-- Work order --
Each entry below is to be extracted exactly.

-- Information --
....
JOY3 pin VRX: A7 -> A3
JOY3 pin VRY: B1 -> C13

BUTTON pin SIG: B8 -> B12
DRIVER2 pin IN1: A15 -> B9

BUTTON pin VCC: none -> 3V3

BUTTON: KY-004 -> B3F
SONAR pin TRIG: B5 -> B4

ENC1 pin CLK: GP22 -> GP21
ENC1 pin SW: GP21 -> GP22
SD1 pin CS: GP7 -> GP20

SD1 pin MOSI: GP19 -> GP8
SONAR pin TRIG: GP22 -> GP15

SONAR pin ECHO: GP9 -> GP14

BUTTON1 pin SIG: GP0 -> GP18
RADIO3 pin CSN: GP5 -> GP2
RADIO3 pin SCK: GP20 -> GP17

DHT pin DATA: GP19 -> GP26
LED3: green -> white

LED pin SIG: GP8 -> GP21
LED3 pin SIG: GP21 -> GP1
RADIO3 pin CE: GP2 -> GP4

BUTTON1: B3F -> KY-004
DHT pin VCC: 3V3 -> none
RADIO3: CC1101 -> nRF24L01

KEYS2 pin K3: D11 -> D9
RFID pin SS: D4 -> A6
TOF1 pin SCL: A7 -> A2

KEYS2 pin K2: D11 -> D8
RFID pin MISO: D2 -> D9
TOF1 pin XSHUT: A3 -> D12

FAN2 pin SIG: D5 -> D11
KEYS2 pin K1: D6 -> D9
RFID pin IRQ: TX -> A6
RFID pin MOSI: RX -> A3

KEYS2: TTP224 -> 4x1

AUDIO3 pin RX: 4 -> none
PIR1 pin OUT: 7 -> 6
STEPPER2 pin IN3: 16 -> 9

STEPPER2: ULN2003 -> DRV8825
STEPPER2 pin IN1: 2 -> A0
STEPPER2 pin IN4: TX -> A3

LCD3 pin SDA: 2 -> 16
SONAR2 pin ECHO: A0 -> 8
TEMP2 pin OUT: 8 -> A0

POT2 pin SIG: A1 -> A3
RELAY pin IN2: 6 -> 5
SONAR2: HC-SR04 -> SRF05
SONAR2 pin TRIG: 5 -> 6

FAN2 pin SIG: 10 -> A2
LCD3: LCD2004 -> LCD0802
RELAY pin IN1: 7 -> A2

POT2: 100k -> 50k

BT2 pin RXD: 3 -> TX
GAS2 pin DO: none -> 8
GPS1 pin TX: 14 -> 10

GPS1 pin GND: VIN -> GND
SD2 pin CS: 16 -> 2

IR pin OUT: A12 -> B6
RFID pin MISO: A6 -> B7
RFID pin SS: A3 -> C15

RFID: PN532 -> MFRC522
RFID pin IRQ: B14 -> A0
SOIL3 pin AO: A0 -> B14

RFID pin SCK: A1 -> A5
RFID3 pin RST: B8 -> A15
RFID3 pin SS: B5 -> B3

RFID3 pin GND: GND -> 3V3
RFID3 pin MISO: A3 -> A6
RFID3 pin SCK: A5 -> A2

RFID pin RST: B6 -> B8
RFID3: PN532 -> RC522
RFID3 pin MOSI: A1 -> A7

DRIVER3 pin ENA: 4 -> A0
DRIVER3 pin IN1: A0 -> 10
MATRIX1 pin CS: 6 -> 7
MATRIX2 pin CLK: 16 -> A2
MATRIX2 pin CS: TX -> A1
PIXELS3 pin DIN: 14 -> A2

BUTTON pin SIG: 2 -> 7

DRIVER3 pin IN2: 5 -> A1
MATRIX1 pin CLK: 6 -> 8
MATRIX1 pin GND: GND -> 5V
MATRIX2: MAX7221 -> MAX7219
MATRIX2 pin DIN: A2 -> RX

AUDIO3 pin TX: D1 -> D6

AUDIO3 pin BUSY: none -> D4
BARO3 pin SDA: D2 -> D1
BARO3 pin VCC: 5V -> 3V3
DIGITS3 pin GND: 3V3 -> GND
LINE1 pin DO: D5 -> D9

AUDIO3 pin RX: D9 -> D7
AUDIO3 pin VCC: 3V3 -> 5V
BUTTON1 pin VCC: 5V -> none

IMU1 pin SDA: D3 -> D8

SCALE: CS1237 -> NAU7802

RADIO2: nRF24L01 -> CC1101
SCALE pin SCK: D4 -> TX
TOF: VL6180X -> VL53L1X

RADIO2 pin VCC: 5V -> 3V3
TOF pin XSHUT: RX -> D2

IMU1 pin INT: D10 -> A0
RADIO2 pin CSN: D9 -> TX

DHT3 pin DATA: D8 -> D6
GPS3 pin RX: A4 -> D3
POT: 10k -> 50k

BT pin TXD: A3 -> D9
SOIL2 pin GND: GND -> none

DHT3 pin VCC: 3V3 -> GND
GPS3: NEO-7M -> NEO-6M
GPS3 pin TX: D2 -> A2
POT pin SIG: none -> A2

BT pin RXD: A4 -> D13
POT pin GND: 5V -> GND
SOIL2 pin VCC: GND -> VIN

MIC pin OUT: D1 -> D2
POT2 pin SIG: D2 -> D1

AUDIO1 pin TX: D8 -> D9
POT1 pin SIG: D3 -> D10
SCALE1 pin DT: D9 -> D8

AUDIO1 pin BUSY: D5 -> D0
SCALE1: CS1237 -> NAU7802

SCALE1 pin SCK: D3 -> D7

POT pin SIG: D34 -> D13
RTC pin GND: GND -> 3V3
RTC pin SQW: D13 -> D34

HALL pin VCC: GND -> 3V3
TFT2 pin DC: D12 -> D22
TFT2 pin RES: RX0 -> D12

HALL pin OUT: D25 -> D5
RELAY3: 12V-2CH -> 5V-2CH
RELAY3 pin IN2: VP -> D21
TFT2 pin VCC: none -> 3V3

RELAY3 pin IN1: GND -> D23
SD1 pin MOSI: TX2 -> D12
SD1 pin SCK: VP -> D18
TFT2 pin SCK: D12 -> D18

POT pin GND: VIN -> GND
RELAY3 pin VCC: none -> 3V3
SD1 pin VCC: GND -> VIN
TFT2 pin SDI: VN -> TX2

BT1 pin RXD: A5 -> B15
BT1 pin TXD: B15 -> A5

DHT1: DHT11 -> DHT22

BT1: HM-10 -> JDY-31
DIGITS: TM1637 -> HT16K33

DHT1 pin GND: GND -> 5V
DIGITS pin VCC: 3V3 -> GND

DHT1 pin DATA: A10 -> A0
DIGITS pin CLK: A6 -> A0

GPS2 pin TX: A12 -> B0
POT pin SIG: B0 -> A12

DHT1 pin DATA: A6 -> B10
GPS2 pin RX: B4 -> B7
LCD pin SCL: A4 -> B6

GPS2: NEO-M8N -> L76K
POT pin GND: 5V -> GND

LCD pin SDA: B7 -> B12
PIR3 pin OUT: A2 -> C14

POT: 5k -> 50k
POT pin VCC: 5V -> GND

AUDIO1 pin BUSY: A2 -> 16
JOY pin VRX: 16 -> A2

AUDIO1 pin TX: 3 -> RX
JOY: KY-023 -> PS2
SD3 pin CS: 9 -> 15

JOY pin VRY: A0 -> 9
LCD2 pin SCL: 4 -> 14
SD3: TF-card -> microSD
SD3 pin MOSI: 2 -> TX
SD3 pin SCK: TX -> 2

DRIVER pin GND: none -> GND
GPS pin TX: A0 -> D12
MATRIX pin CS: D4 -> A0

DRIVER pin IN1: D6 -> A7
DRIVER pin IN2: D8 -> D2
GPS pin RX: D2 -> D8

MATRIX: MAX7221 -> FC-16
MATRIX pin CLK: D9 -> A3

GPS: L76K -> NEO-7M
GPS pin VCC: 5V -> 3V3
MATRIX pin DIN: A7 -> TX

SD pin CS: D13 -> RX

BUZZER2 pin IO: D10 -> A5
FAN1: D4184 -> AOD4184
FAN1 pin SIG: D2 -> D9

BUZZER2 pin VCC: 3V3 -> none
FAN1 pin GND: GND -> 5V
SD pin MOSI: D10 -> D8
....
-- Solution to this task --
JOY3 pin VRX: A7 -> A3
JOY3 pin VRY: B1 -> C13

BUTTON pin SIG: B8 -> B12
DRIVER2 pin IN1: A15 -> B9

BUTTON pin VCC: none -> 3V3

BUTTON: KY-004 -> B3F
SONAR pin TRIG: B5 -> B4

ENC1 pin CLK: GP22 -> GP21
ENC1 pin SW: GP21 -> GP22
SD1 pin CS: GP7 -> GP20

SD1 pin MOSI: GP19 -> GP8
SONAR pin TRIG: GP22 -> GP15

SONAR pin ECHO: GP9 -> GP14

BUTTON1 pin SIG: GP0 -> GP18
RADIO3 pin CSN: GP5 -> GP2
RADIO3 pin SCK: GP20 -> GP17

DHT pin DATA: GP19 -> GP26
LED3: green -> white

LED pin SIG: GP8 -> GP21
LED3 pin SIG: GP21 -> GP1
RADIO3 pin CE: GP2 -> GP4

BUTTON1: B3F -> KY-004
DHT pin VCC: 3V3 -> none
RADIO3: CC1101 -> nRF24L01

KEYS2 pin K3: D11 -> D9
RFID pin SS: D4 -> A6
TOF1 pin SCL: A7 -> A2

KEYS2 pin K2: D11 -> D8
RFID pin MISO: D2 -> D9
TOF1 pin XSHUT: A3 -> D12

FAN2 pin SIG: D5 -> D11
KEYS2 pin K1: D6 -> D9
RFID pin IRQ: TX -> A6
RFID pin MOSI: RX -> A3

KEYS2: TTP224 -> 4x1

AUDIO3 pin RX: 4 -> none
PIR1 pin OUT: 7 -> 6
STEPPER2 pin IN3: 16 -> 9

STEPPER2: ULN2003 -> DRV8825
STEPPER2 pin IN1: 2 -> A0
STEPPER2 pin IN4: TX -> A3

LCD3 pin SDA: 2 -> 16
SONAR2 pin ECHO: A0 -> 8
TEMP2 pin OUT: 8 -> A0

POT2 pin SIG: A1 -> A3
RELAY pin IN2: 6 -> 5
SONAR2: HC-SR04 -> SRF05
SONAR2 pin TRIG: 5 -> 6

FAN2 pin SIG: 10 -> A2
LCD3: LCD2004 -> LCD0802
RELAY pin IN1: 7 -> A2

POT2: 100k -> 50k

BT2 pin RXD: 3 -> TX
GAS2 pin DO: none -> 8
GPS1 pin TX: 14 -> 10

GPS1 pin GND: VIN -> GND
SD2 pin CS: 16 -> 2

IR pin OUT: A12 -> B6
RFID pin MISO: A6 -> B7
RFID pin SS: A3 -> C15

RFID: PN532 -> MFRC522
RFID pin IRQ: B14 -> A0
SOIL3 pin AO: A0 -> B14

RFID pin SCK: A1 -> A5
RFID3 pin RST: B8 -> A15
RFID3 pin SS: B5 -> B3

RFID3 pin GND: GND -> 3V3
RFID3 pin MISO: A3 -> A6
RFID3 pin SCK: A5 -> A2

RFID pin RST: B6 -> B8
RFID3: PN532 -> RC522
RFID3 pin MOSI: A1 -> A7

DRIVER3 pin ENA: 4 -> A0
DRIVER3 pin IN1: A0 -> 10
MATRIX1 pin CS: 6 -> 7
MATRIX2 pin CLK: 16 -> A2
MATRIX2 pin CS: TX -> A1
PIXELS3 pin DIN: 14 -> A2

BUTTON pin SIG: 2 -> 7

DRIVER3 pin IN2: 5 -> A1
MATRIX1 pin CLK: 6 -> 8
MATRIX1 pin GND: GND -> 5V
MATRIX2: MAX7221 -> MAX7219
MATRIX2 pin DIN: A2 -> RX

AUDIO3 pin TX: D1 -> D6

AUDIO3 pin BUSY: none -> D4
BARO3 pin SDA: D2 -> D1
BARO3 pin VCC: 5V -> 3V3
DIGITS3 pin GND: 3V3 -> GND
LINE1 pin DO: D5 -> D9

AUDIO3 pin RX: D9 -> D7
AUDIO3 pin VCC: 3V3 -> 5V
BUTTON1 pin VCC: 5V -> none

IMU1 pin SDA: D3 -> D8

SCALE: CS1237 -> NAU7802

RADIO2: nRF24L01 -> CC1101
SCALE pin SCK: D4 -> TX
TOF: VL6180X -> VL53L1X

RADIO2 pin VCC: 5V -> 3V3
TOF pin XSHUT: RX -> D2

IMU1 pin INT: D10 -> A0
RADIO2 pin CSN: D9 -> TX

DHT3 pin DATA: D8 -> D6
GPS3 pin RX: A4 -> D3
POT: 10k -> 50k

BT pin TXD: A3 -> D9
SOIL2 pin GND: GND -> none

DHT3 pin VCC: 3V3 -> GND
GPS3: NEO-7M -> NEO-6M
GPS3 pin TX: D2 -> A2
POT pin SIG: none -> A2

BT pin RXD: A4 -> D13
POT pin GND: 5V -> GND
SOIL2 pin VCC: GND -> VIN

MIC pin OUT: D1 -> D2
POT2 pin SIG: D2 -> D1

AUDIO1 pin TX: D8 -> D9
POT1 pin SIG: D3 -> D10
SCALE1 pin DT: D9 -> D8

AUDIO1 pin BUSY: D5 -> D0
SCALE1: CS1237 -> NAU7802

SCALE1 pin SCK: D3 -> D7

POT pin SIG: D34 -> D13
RTC pin GND: GND -> 3V3
RTC pin SQW: D13 -> D34

HALL pin VCC: GND -> 3V3
TFT2 pin DC: D12 -> D22
TFT2 pin RES: RX0 -> D12

HALL pin OUT: D25 -> D5
RELAY3: 12V-2CH -> 5V-2CH
RELAY3 pin IN2: VP -> D21
TFT2 pin VCC: none -> 3V3

RELAY3 pin IN1: GND -> D23
SD1 pin MOSI: TX2 -> D12
SD1 pin SCK: VP -> D18
TFT2 pin SCK: D12 -> D18

POT pin GND: VIN -> GND
RELAY3 pin VCC: none -> 3V3
SD1 pin VCC: GND -> VIN
TFT2 pin SDI: VN -> TX2

BT1 pin RXD: A5 -> B15
BT1 pin TXD: B15 -> A5

DHT1: DHT11 -> DHT22

BT1: HM-10 -> JDY-31
DIGITS: TM1637 -> HT16K33

DHT1 pin GND: GND -> 5V
DIGITS pin VCC: 3V3 -> GND

DHT1 pin DATA: A10 -> A0
DIGITS pin CLK: A6 -> A0

GPS2 pin TX: A12 -> B0
POT pin SIG: B0 -> A12

DHT1 pin DATA: A6 -> B10
GPS2 pin RX: B4 -> B7
LCD pin SCL: A4 -> B6

GPS2: NEO-M8N -> L76K
POT pin GND: 5V -> GND

LCD pin SDA: B7 -> B12
PIR3 pin OUT: A2 -> C14

POT: 5k -> 50k
POT pin VCC: 5V -> GND

AUDIO1 pin BUSY: A2 -> 16
JOY pin VRX: 16 -> A2

AUDIO1 pin TX: 3 -> RX
JOY: KY-023 -> PS2
SD3 pin CS: 9 -> 15

JOY pin VRY: A0 -> 9
LCD2 pin SCL: 4 -> 14
SD3: TF-card -> microSD
SD3 pin MOSI: 2 -> TX
SD3 pin SCK: TX -> 2

DRIVER pin GND: none -> GND
GPS pin TX: A0 -> D12
MATRIX pin CS: D4 -> A0

DRIVER pin IN1: D6 -> A7
DRIVER pin IN2: D8 -> D2
GPS pin RX: D2 -> D8

MATRIX: MAX7221 -> FC-16
MATRIX pin CLK: D9 -> A3

GPS: L76K -> NEO-7M
GPS pin VCC: 5V -> 3V3
MATRIX pin DIN: A7 -> TX

SD pin CS: D13 -> RX

BUZZER2 pin IO: D10 -> A5
FAN1: D4184 -> AOD4184
FAN1 pin SIG: D2 -> D9

BUZZER2 pin VCC: 3V3 -> none
FAN1 pin GND: GND -> 5V
SD pin MOSI: D10 -> D8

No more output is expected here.